**WHAT IS REQUIRED:** Without any pictures, print the lines below from the one that has "yellow brick C1:C2" through the one that has "cyan brick D5:E5 level 1 -> none", exactly and nothing else.

═══ DATA

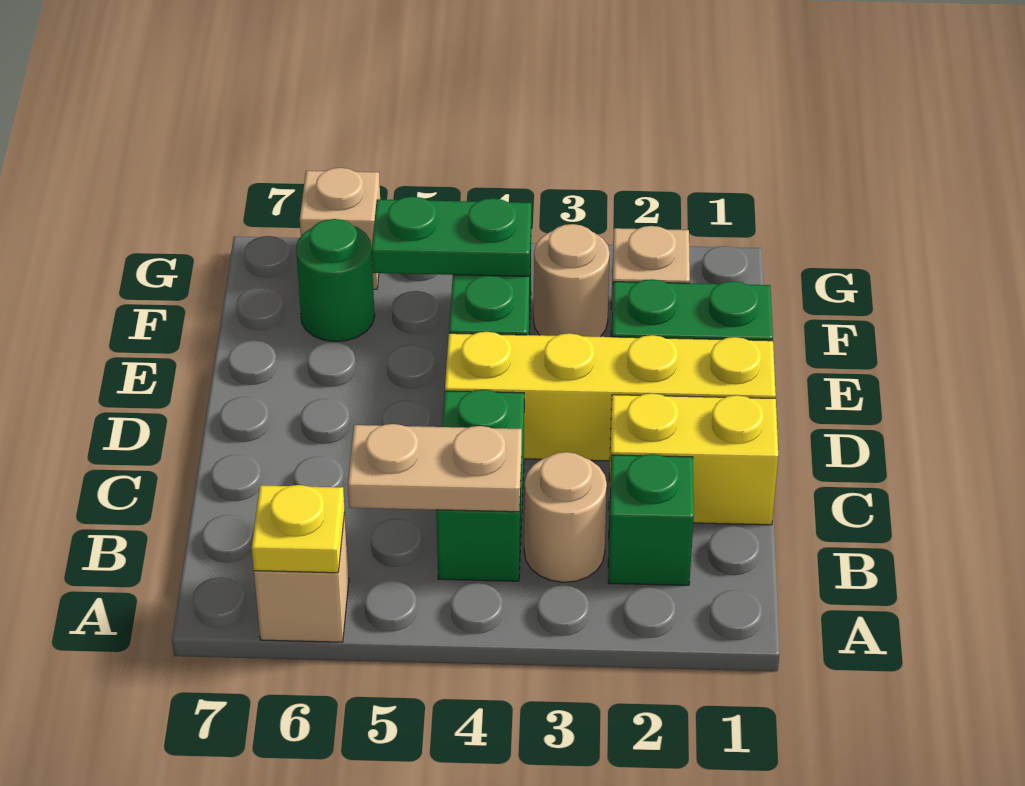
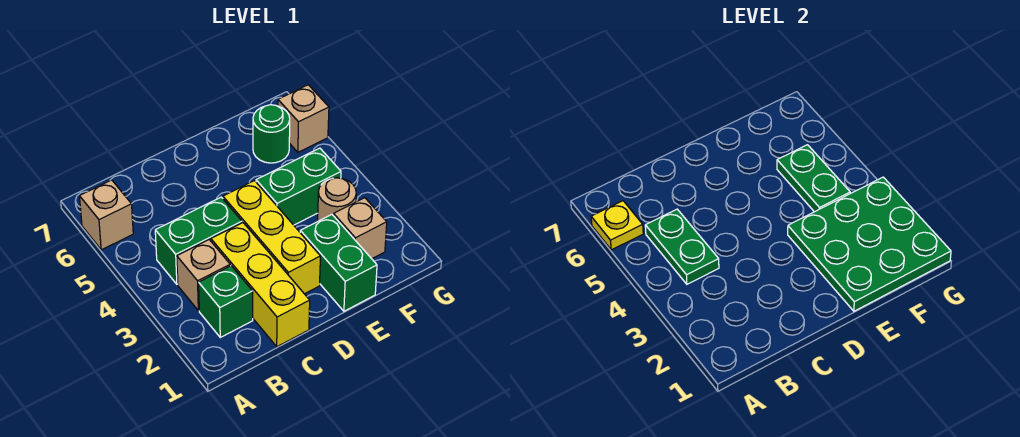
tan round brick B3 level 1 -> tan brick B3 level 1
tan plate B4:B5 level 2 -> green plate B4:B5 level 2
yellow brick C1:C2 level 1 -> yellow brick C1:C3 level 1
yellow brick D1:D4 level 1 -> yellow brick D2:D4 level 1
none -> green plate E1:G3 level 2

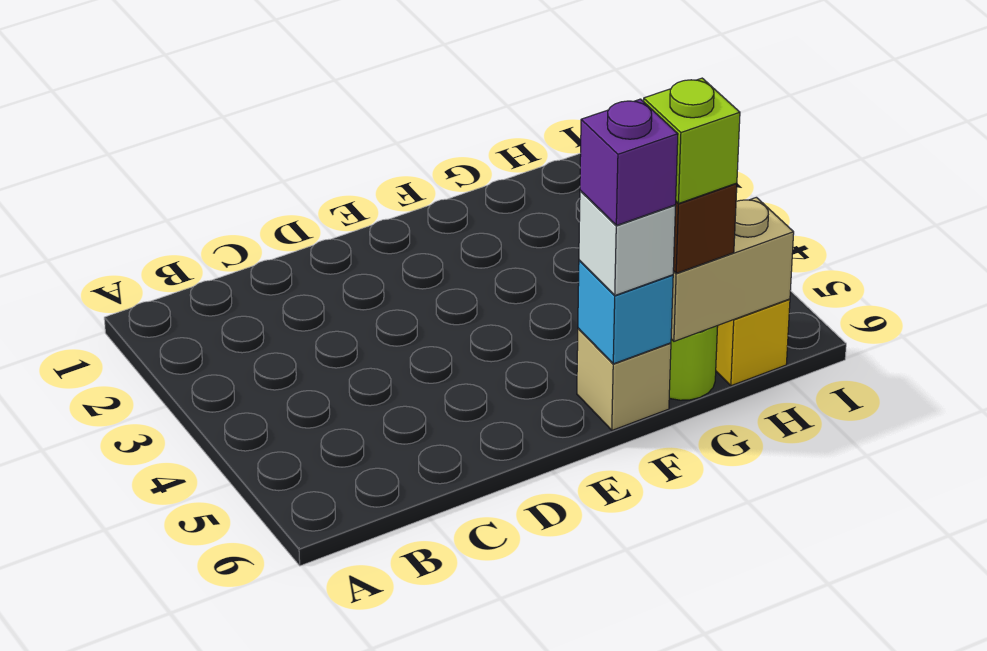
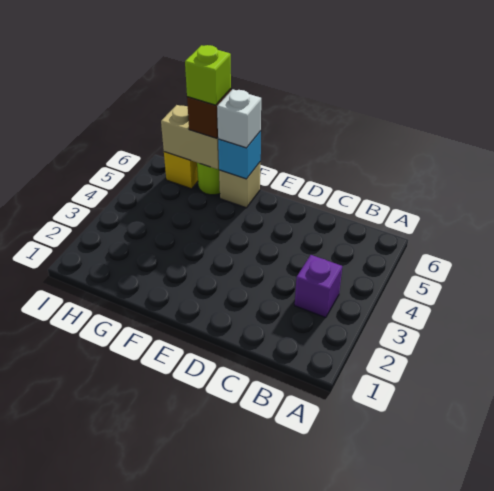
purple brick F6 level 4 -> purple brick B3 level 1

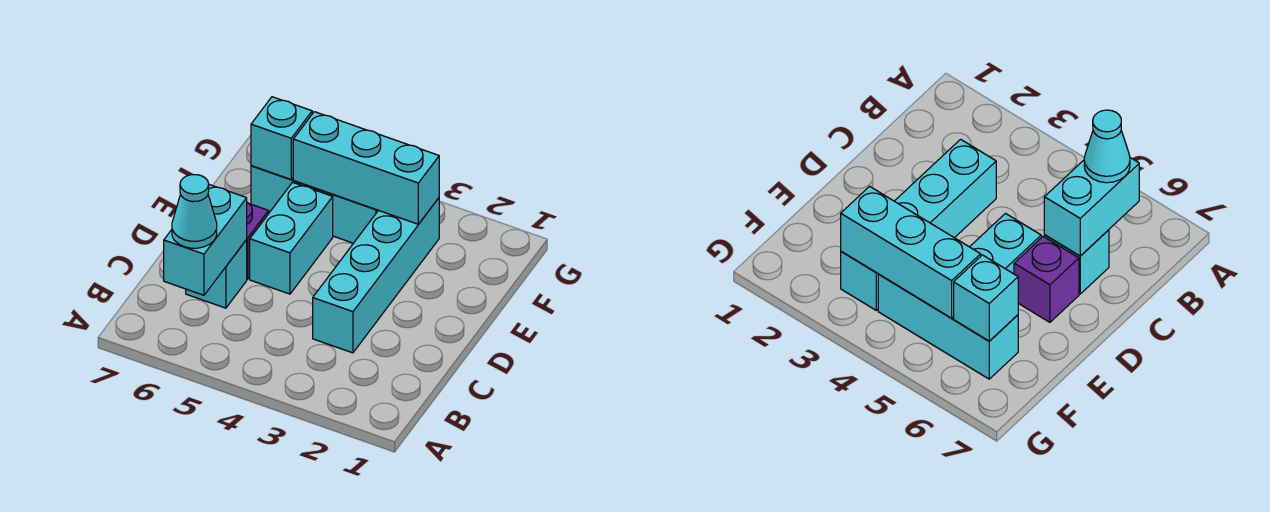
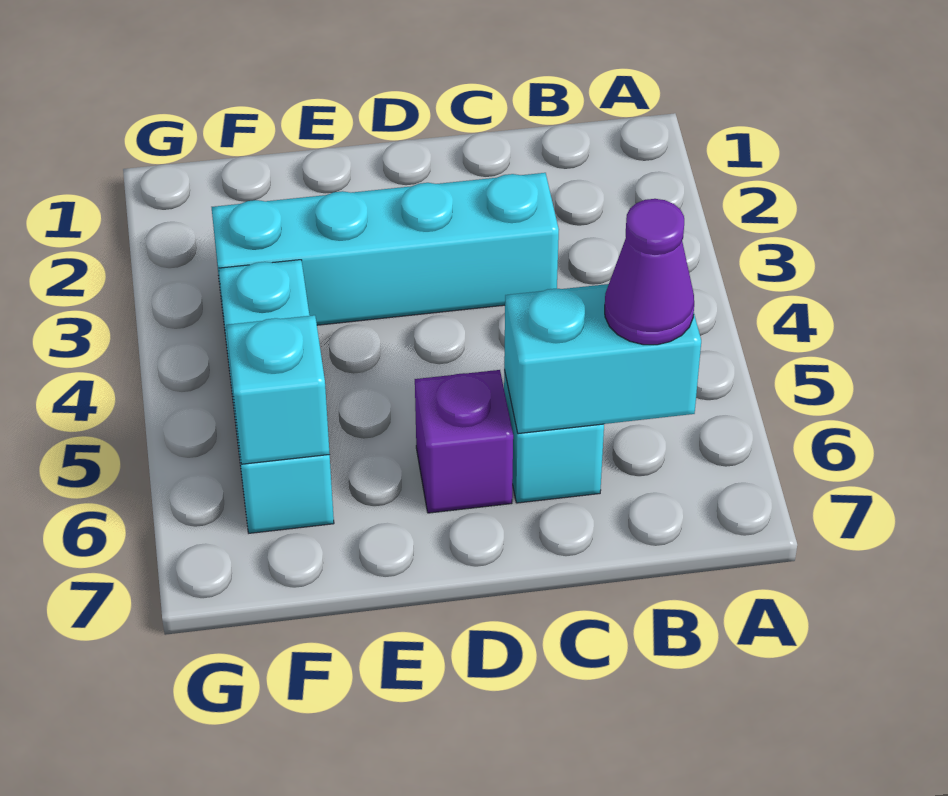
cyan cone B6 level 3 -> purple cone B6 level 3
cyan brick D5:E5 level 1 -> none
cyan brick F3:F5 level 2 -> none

══════

**RESULT FOR THIS EXERCISE:**
yellow brick C1:C2 level 1 -> yellow brick C1:C3 level 1
yellow brick D1:D4 level 1 -> yellow brick D2:D4 level 1
none -> green plate E1:G3 level 2

purple brick F6 level 4 -> purple brick B3 level 1

cyan cone B6 level 3 -> purple cone B6 level 3
cyan brick D5:E5 level 1 -> none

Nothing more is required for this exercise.